Print the data that follows exactly as it stands, from its first line through the line containing "R1: 3.9k (AGND, SIG) -> 3.9k (FB, SIG)", and stop there.

*** Opening DATASET ***

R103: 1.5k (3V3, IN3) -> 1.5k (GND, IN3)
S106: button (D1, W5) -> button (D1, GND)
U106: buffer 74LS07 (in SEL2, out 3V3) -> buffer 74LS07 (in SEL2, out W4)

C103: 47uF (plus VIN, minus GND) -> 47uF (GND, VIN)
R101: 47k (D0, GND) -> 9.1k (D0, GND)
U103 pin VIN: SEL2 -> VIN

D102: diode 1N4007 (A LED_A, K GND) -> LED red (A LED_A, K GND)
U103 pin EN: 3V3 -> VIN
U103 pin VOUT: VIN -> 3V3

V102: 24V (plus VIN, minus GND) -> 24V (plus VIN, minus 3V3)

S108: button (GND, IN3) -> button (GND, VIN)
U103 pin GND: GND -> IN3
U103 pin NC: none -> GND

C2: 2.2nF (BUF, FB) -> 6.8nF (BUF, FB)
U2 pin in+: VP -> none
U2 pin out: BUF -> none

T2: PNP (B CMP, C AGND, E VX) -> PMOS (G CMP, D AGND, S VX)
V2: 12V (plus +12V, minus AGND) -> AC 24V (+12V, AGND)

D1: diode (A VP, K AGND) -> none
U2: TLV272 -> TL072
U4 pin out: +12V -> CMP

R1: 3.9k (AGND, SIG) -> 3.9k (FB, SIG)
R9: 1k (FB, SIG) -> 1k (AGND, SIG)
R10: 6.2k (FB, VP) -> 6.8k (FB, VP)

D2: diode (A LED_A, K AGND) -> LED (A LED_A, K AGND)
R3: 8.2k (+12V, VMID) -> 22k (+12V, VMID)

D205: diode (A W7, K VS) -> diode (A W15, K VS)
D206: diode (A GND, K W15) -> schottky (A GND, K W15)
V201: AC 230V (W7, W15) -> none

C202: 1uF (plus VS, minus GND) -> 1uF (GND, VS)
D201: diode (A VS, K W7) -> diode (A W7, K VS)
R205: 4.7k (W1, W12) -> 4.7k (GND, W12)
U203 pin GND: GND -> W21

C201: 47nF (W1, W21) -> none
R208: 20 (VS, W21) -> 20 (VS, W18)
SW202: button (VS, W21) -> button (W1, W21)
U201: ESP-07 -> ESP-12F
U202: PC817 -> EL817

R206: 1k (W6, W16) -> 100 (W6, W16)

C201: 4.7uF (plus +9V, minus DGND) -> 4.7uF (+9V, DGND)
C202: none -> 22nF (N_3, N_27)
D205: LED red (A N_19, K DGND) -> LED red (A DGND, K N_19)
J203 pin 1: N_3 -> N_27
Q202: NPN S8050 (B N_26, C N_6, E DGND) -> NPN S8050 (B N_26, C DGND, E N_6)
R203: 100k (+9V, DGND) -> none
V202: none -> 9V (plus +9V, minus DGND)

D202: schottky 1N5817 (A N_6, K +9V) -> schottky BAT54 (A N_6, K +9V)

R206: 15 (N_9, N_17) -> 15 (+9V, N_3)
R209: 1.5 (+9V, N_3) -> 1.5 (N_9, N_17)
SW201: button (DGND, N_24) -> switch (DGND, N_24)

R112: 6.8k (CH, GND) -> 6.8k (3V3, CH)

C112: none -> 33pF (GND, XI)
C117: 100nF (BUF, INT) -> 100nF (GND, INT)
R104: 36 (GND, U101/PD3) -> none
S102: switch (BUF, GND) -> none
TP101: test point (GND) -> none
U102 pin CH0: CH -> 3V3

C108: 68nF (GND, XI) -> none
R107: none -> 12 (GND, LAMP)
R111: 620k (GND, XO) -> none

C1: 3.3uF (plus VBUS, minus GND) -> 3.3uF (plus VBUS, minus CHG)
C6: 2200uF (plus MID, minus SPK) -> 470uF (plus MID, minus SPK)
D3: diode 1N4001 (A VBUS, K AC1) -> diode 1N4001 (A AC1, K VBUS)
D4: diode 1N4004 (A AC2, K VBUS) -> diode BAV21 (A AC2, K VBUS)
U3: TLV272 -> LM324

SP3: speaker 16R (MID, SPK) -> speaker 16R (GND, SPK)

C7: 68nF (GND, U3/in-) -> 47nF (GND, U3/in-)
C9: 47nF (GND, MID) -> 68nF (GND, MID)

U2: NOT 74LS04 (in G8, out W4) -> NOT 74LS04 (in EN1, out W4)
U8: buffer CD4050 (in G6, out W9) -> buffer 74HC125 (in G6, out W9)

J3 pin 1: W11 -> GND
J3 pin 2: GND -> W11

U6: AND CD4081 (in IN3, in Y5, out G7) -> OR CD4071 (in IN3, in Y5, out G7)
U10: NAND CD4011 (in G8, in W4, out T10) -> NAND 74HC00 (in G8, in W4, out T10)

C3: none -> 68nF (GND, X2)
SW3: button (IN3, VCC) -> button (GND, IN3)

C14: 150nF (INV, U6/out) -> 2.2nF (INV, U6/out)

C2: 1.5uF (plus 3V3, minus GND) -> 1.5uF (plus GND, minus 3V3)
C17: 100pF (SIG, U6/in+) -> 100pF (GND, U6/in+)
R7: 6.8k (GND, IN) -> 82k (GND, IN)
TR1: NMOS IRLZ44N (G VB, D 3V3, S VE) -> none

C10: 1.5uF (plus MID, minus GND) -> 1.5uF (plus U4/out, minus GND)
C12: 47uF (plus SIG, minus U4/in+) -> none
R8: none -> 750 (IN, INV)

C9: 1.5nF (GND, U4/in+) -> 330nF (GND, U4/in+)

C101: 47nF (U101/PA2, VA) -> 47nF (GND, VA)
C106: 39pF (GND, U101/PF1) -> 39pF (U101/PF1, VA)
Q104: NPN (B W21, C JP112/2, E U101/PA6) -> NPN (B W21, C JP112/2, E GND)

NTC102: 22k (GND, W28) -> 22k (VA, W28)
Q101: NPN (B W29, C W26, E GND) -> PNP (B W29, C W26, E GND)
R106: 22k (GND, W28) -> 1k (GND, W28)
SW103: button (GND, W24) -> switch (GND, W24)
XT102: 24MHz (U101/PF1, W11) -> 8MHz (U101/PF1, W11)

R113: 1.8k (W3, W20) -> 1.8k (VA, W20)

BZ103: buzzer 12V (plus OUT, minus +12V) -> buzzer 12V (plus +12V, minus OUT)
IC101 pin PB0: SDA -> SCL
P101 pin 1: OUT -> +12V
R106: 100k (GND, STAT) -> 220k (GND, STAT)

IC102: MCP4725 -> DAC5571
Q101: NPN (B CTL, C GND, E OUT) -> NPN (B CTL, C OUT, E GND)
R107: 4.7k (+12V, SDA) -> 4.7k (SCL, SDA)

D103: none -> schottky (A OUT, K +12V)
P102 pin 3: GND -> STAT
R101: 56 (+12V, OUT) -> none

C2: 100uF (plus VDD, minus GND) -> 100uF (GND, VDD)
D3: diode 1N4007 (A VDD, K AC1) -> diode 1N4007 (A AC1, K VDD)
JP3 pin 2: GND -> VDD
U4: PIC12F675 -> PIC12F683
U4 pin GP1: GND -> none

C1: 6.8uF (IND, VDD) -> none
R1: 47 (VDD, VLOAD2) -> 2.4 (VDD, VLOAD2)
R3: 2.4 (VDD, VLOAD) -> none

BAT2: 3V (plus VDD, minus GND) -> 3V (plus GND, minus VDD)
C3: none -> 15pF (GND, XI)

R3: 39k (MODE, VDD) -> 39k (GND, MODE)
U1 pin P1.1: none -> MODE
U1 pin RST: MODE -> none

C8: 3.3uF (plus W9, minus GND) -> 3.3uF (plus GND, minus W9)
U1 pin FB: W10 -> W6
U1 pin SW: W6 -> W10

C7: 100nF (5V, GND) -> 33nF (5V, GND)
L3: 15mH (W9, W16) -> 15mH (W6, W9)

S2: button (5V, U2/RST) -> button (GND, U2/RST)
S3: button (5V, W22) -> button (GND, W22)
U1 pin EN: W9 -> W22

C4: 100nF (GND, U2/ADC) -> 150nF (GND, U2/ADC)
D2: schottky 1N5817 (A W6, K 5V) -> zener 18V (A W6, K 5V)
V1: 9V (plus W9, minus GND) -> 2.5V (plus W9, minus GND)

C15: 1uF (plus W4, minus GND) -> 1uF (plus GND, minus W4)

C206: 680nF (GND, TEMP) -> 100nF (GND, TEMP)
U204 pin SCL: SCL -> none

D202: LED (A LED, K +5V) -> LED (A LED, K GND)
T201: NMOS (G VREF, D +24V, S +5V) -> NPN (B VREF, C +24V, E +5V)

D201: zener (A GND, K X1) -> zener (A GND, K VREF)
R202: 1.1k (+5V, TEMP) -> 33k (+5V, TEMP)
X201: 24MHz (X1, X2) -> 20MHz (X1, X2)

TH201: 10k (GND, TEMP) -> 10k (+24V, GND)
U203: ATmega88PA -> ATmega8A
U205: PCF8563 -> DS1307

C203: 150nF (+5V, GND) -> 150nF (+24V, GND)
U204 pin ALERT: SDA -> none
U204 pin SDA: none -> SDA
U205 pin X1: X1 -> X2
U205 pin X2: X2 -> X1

*** Closing DATASET ***

YOUR RESPONSE:
R103: 1.5k (3V3, IN3) -> 1.5k (GND, IN3)
S106: button (D1, W5) -> button (D1, GND)
U106: buffer 74LS07 (in SEL2, out 3V3) -> buffer 74LS07 (in SEL2, out W4)

C103: 47uF (plus VIN, minus GND) -> 47uF (GND, VIN)
R101: 47k (D0, GND) -> 9.1k (D0, GND)
U103 pin VIN: SEL2 -> VIN

D102: diode 1N4007 (A LED_A, K GND) -> LED red (A LED_A, K GND)
U103 pin EN: 3V3 -> VIN
U103 pin VOUT: VIN -> 3V3

V102: 24V (plus VIN, minus GND) -> 24V (plus VIN, minus 3V3)

S108: button (GND, IN3) -> button (GND, VIN)
U103 pin GND: GND -> IN3
U103 pin NC: none -> GND

C2: 2.2nF (BUF, FB) -> 6.8nF (BUF, FB)
U2 pin in+: VP -> none
U2 pin out: BUF -> none

T2: PNP (B CMP, C AGND, E VX) -> PMOS (G CMP, D AGND, S VX)
V2: 12V (plus +12V, minus AGND) -> AC 24V (+12V, AGND)

D1: diode (A VP, K AGND) -> none
U2: TLV272 -> TL072
U4 pin out: +12V -> CMP

R1: 3.9k (AGND, SIG) -> 3.9k (FB, SIG)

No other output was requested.